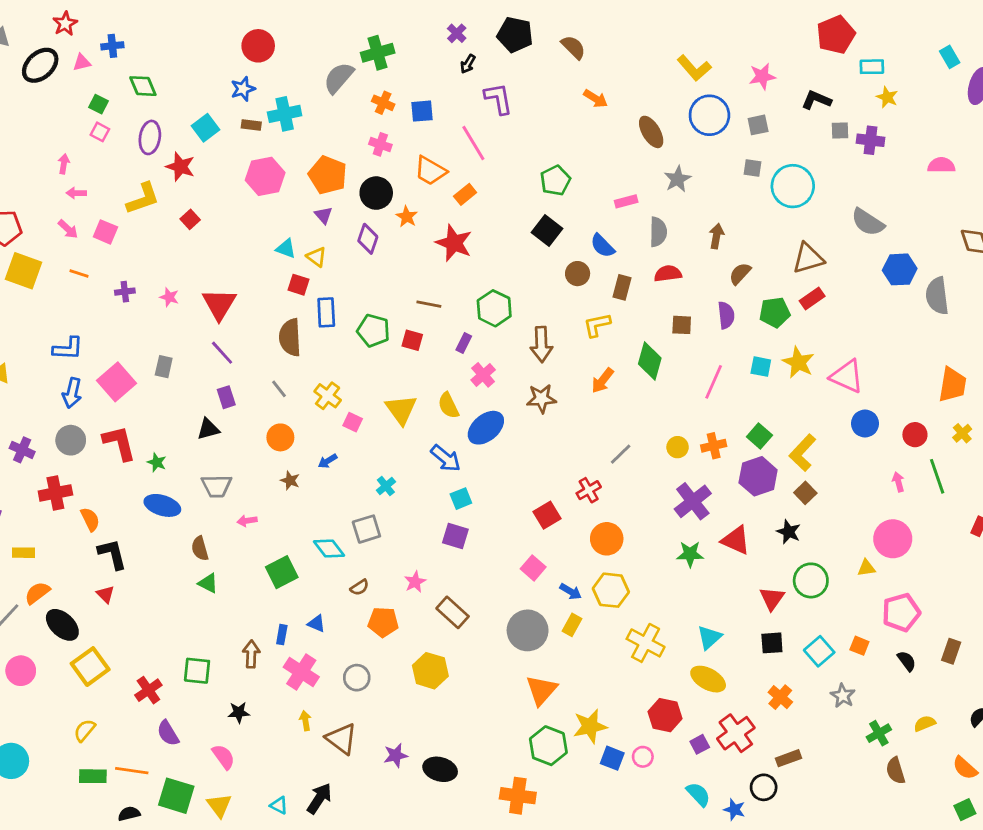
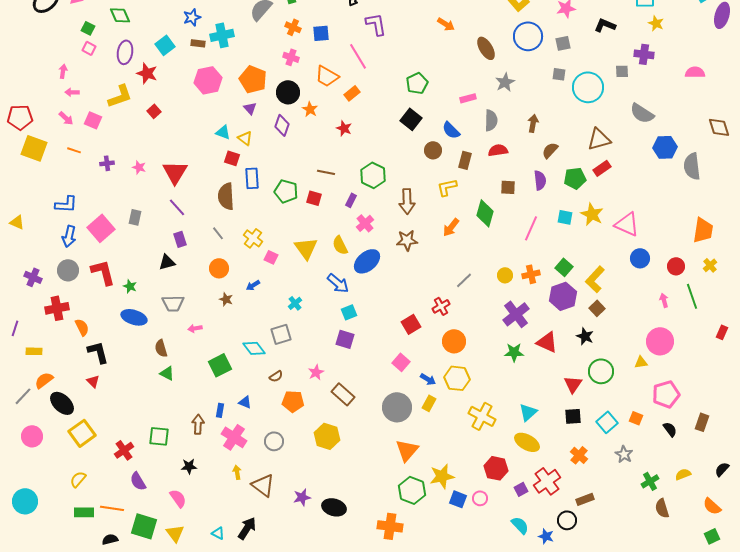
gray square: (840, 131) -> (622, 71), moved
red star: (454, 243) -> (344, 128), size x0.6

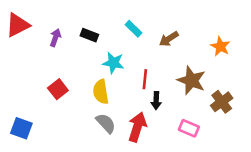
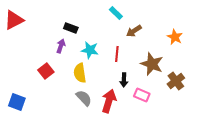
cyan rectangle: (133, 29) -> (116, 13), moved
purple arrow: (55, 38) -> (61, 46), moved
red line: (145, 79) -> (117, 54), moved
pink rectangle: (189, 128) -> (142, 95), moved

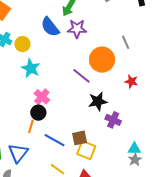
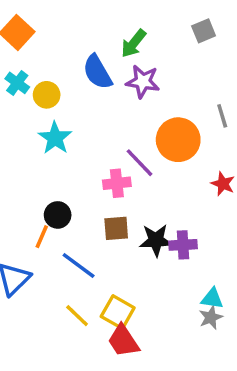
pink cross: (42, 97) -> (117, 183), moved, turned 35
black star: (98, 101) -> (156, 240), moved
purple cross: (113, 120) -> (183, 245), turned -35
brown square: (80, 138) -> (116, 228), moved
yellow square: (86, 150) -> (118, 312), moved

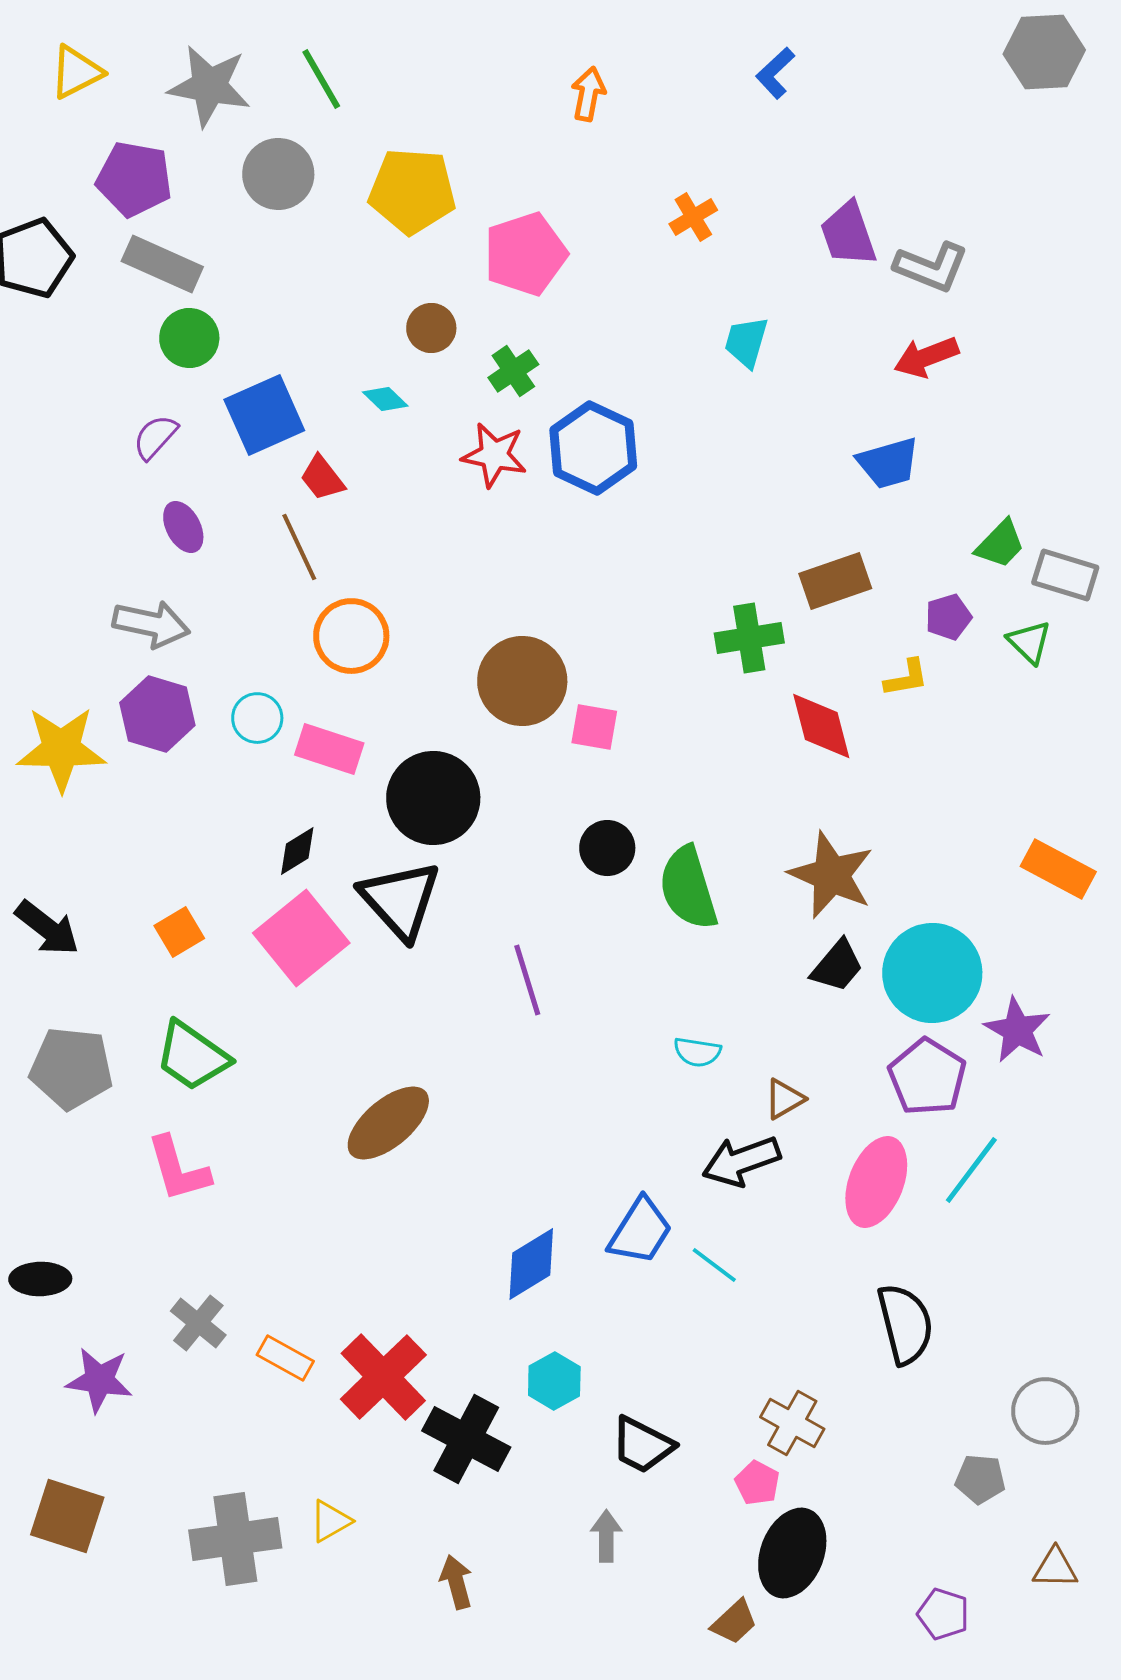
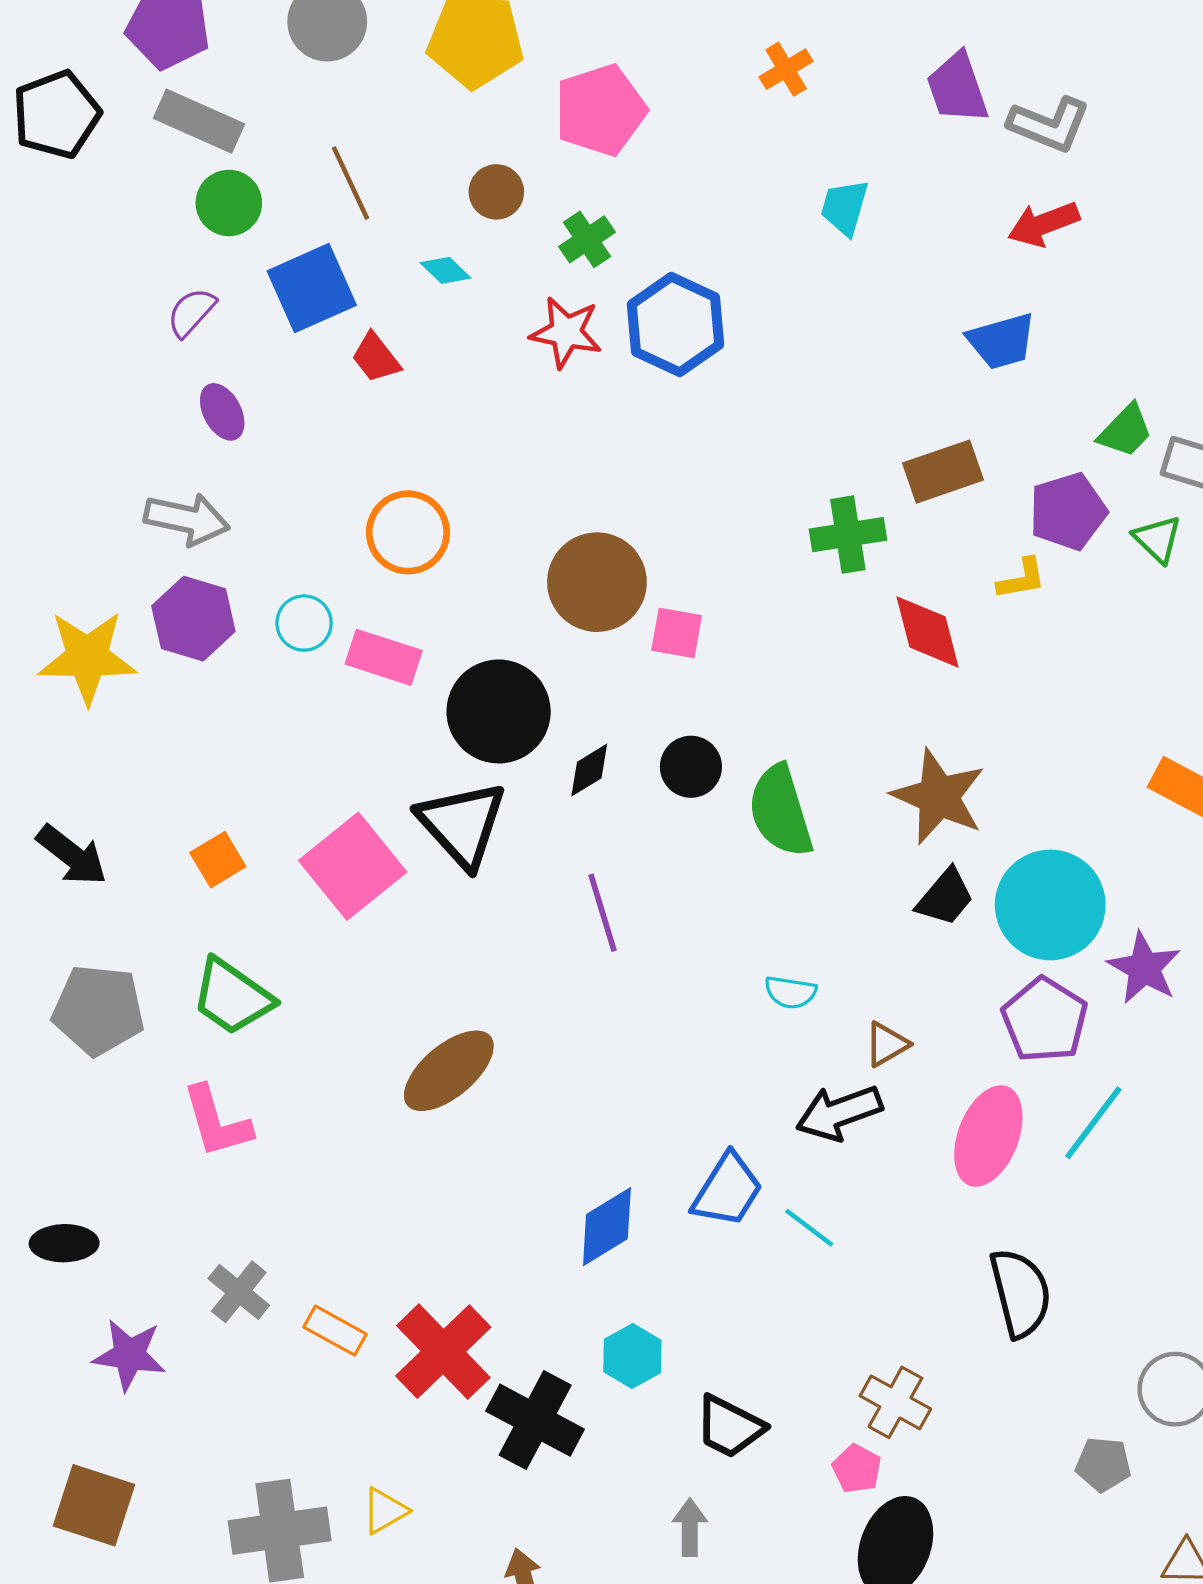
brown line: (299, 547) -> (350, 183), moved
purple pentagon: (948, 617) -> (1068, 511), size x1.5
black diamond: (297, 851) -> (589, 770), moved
---
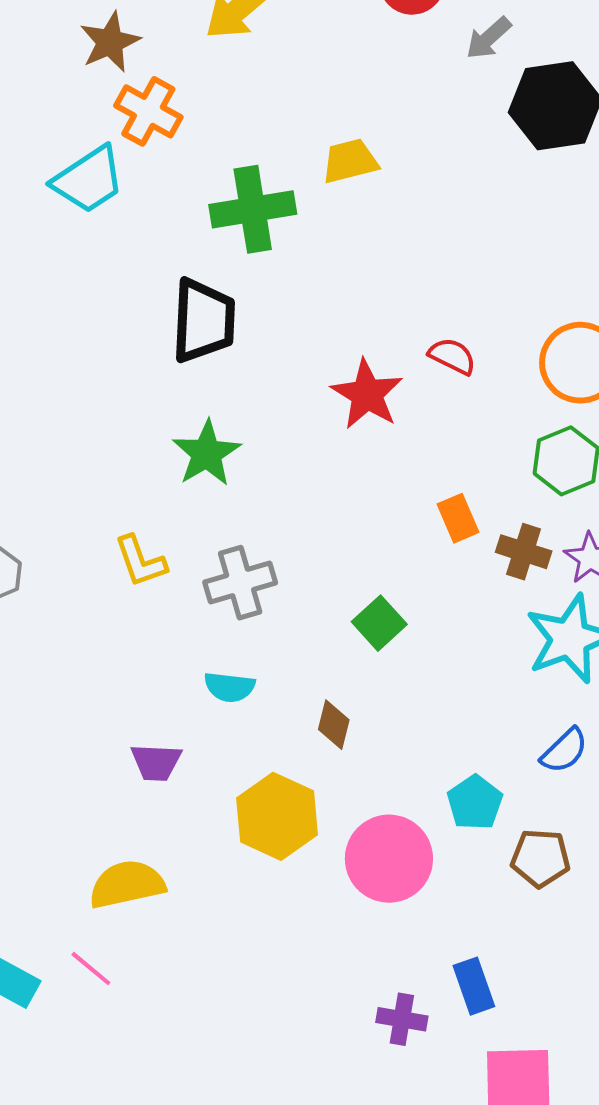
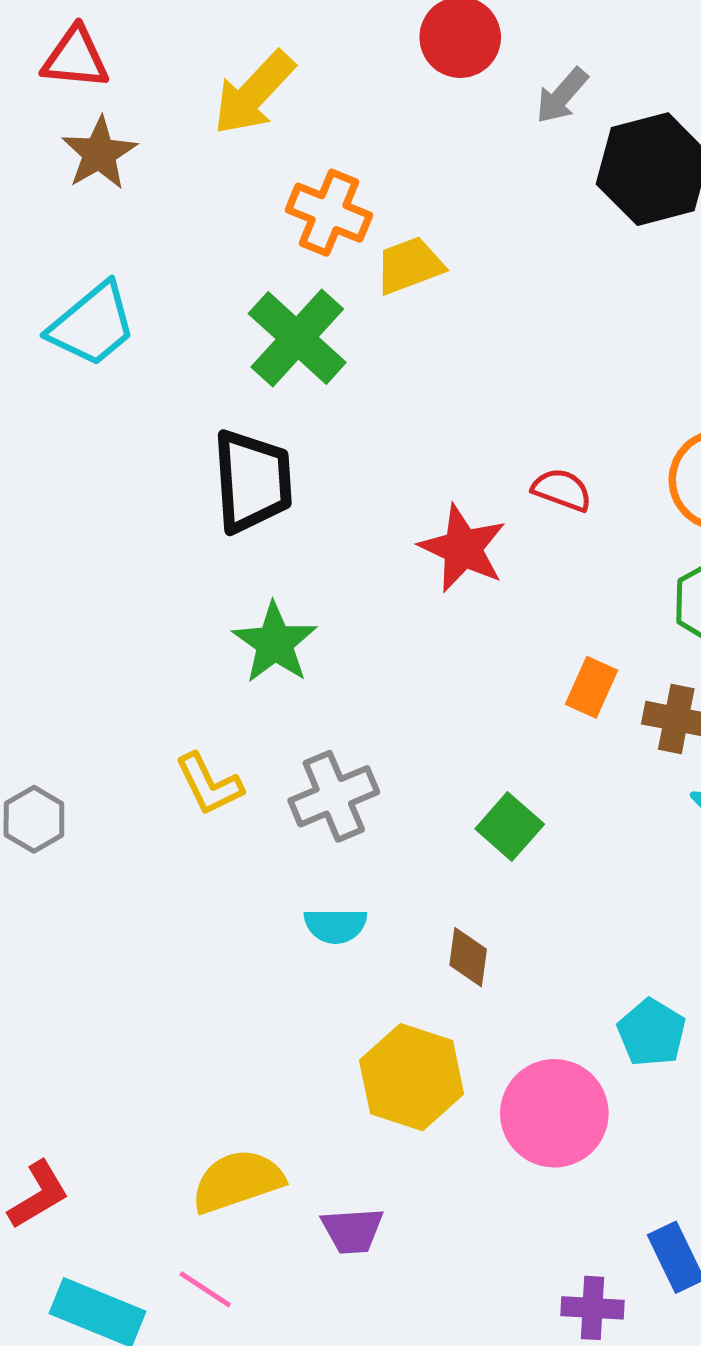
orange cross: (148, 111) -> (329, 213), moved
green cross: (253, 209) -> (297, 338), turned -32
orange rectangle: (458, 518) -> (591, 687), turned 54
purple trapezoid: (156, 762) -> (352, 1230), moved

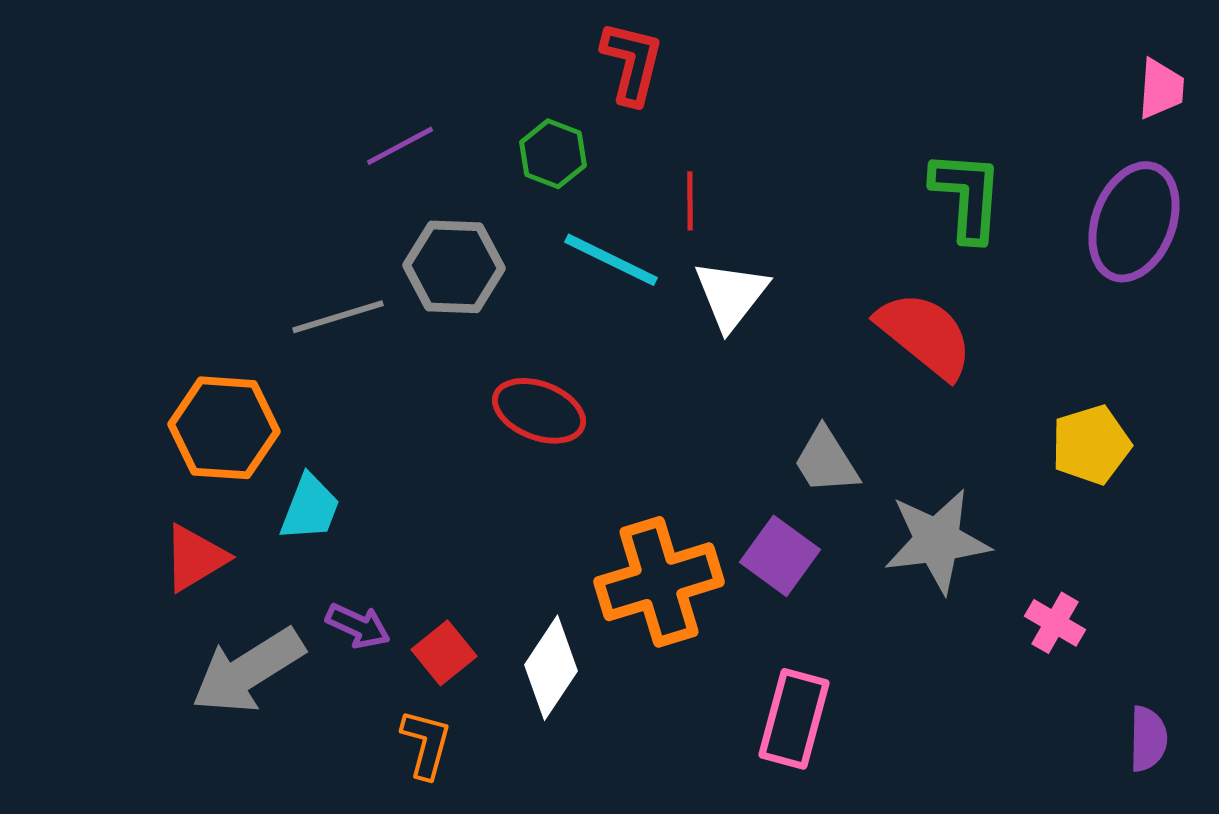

■ How to complete this task ■
From the entries above, return exactly the line containing "orange cross: (148, 111) -> (329, 213), moved", the line containing "purple trapezoid: (156, 762)", and all lines between, and nothing else.

■ Your solution ■
orange cross: (148, 111) -> (329, 213), moved
green cross: (253, 209) -> (297, 338), turned -32
orange rectangle: (458, 518) -> (591, 687), turned 54
purple trapezoid: (156, 762) -> (352, 1230), moved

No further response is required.